WHAT THE TASK REQUIRES: Print every entry word for word, but omit the pictures.

TASK DATA:
_ _ _ _ _ _ _
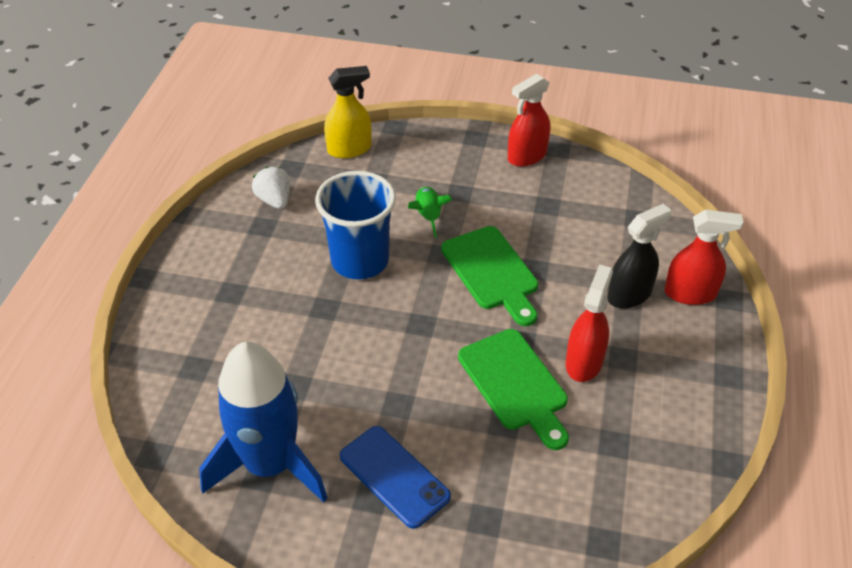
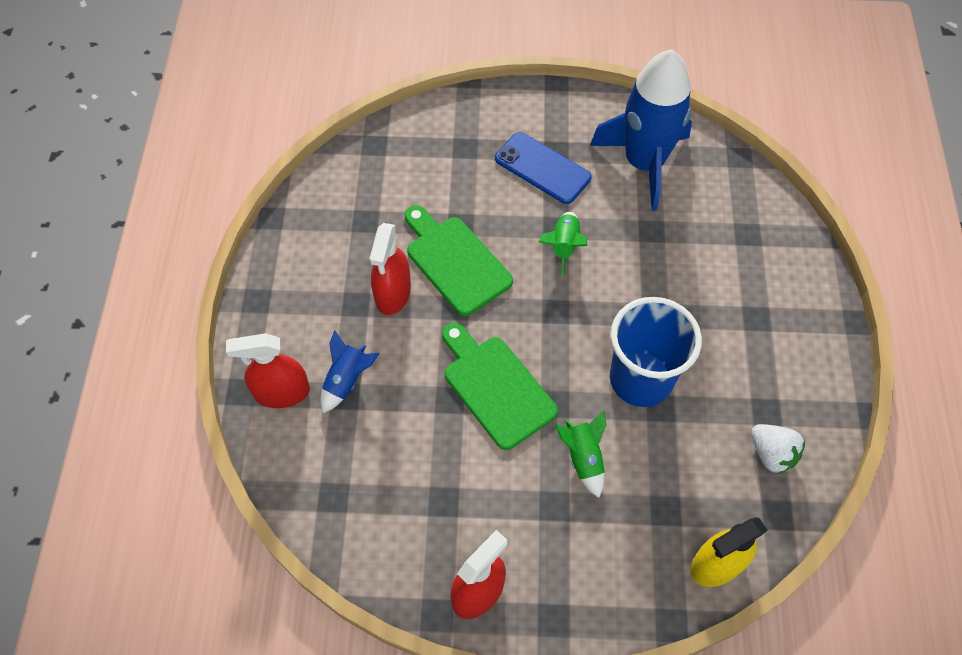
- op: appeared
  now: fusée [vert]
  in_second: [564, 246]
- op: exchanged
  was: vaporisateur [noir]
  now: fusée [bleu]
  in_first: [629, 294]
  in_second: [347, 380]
_ _ _ _ _ _ _
EXERCISE RESULT:
- op: appeared
  now: fusée [vert]
  in_second: [564, 246]
- op: exchanged
  was: vaporisateur [noir]
  now: fusée [bleu]
  in_first: [629, 294]
  in_second: [347, 380]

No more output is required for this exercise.